§ **Problem statement**: Check each line of the data below for the string "none". Then give the number of lines that have it, without anything else.

Structured diff data
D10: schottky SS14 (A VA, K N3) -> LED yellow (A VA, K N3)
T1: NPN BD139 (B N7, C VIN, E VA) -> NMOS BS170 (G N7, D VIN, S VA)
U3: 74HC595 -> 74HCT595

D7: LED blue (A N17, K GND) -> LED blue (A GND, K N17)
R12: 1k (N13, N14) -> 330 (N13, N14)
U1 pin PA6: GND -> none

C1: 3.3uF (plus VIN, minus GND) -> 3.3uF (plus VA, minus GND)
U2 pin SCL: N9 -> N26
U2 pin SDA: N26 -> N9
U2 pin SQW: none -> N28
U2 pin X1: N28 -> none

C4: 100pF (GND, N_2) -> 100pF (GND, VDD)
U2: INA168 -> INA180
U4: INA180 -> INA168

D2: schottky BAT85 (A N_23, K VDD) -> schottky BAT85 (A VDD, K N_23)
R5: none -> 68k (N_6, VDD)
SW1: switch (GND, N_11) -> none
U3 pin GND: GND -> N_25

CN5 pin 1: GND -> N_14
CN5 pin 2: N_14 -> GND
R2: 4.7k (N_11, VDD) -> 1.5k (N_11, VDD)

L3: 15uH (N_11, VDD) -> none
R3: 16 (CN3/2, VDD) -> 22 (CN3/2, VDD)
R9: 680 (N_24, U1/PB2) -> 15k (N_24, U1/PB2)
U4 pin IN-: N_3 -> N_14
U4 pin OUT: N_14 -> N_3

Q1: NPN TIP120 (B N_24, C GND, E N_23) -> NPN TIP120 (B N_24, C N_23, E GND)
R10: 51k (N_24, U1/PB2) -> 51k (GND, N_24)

§ **Exercise answer**: 6